** WHAT IS NEEDED **
The answer should be each line of the records that contains the word "turquoise"; please copy them all.

*** RECORDS

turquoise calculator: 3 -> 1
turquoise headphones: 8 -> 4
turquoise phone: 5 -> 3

******
*** RECORDS

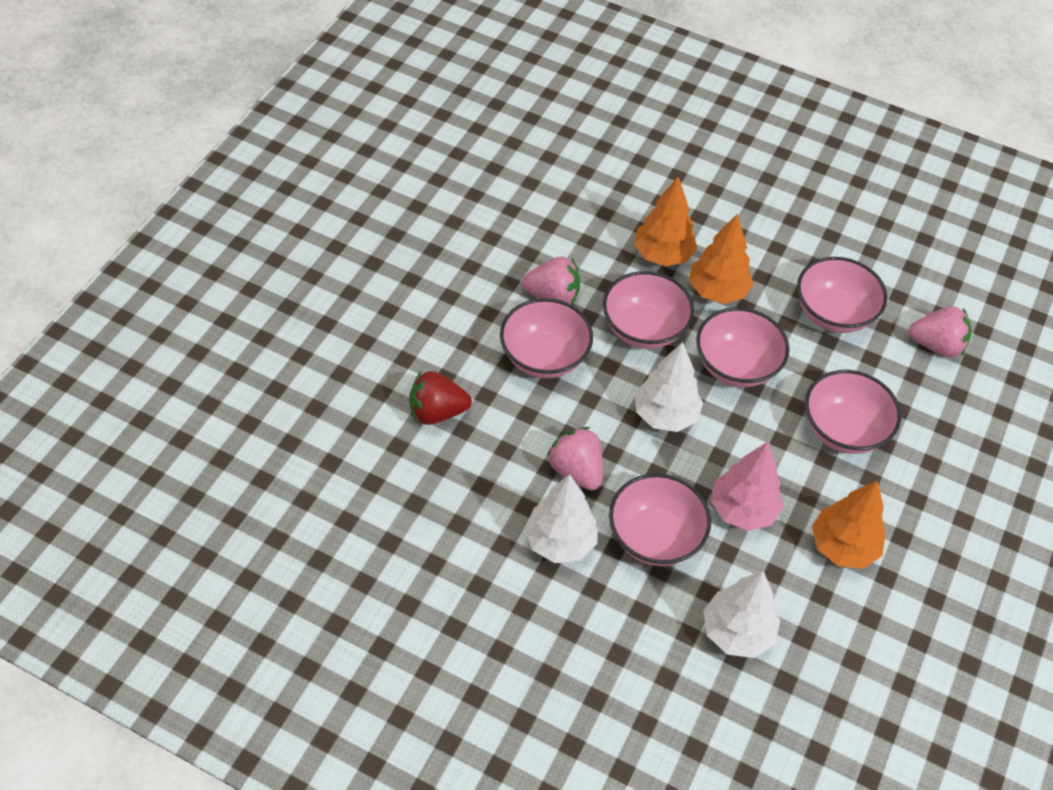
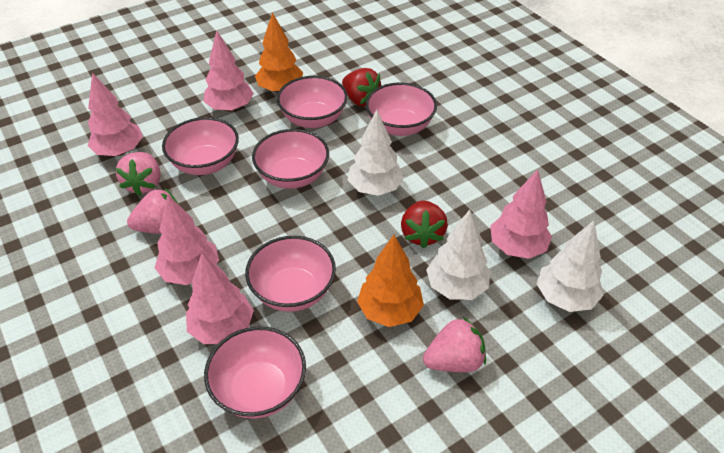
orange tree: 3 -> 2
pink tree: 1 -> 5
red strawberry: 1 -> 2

******

** SOLVED PROBLEM **
turquoise calculator: 3 -> 1
turquoise headphones: 8 -> 4
turquoise phone: 5 -> 3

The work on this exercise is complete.